What is required: Report each line of the entries that includes "AUDIO" by copying it.

-------- Entries supplied

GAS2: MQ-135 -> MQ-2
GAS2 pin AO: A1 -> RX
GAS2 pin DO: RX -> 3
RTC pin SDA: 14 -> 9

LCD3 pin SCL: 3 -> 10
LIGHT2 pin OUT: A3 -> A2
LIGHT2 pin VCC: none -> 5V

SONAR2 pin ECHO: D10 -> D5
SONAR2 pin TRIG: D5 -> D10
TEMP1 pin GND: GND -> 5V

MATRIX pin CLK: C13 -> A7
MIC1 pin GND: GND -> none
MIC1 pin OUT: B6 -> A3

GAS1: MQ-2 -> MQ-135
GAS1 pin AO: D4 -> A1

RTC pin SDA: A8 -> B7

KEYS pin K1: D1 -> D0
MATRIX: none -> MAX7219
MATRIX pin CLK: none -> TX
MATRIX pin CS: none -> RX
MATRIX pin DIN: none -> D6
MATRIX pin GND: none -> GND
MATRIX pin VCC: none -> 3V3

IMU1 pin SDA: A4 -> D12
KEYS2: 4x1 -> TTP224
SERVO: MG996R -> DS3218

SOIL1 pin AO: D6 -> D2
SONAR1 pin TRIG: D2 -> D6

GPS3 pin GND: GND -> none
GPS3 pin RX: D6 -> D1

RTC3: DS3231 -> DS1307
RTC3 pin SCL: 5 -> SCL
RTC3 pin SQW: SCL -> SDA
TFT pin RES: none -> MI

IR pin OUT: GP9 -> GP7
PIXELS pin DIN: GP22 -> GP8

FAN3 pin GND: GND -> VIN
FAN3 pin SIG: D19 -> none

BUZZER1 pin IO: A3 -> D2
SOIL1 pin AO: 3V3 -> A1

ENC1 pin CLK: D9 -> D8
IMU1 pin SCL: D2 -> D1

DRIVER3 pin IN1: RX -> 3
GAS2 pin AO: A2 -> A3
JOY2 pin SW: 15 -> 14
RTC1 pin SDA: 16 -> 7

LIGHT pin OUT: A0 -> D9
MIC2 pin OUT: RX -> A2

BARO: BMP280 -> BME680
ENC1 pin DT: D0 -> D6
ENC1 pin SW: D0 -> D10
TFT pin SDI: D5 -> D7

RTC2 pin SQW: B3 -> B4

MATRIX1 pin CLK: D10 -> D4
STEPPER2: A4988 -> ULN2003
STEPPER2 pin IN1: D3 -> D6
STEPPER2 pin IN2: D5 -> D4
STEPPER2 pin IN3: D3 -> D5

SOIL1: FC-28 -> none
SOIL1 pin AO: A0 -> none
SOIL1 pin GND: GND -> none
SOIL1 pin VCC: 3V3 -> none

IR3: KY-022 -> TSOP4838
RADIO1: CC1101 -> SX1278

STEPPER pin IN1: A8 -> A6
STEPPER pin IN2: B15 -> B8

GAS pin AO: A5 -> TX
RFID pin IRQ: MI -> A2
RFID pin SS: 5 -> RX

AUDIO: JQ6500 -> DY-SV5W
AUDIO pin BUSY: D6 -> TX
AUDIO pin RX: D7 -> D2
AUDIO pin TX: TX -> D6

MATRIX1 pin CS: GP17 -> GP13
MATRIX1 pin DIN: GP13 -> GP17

----------------

Solved exercise:
AUDIO: JQ6500 -> DY-SV5W
AUDIO pin BUSY: D6 -> TX
AUDIO pin RX: D7 -> D2
AUDIO pin TX: TX -> D6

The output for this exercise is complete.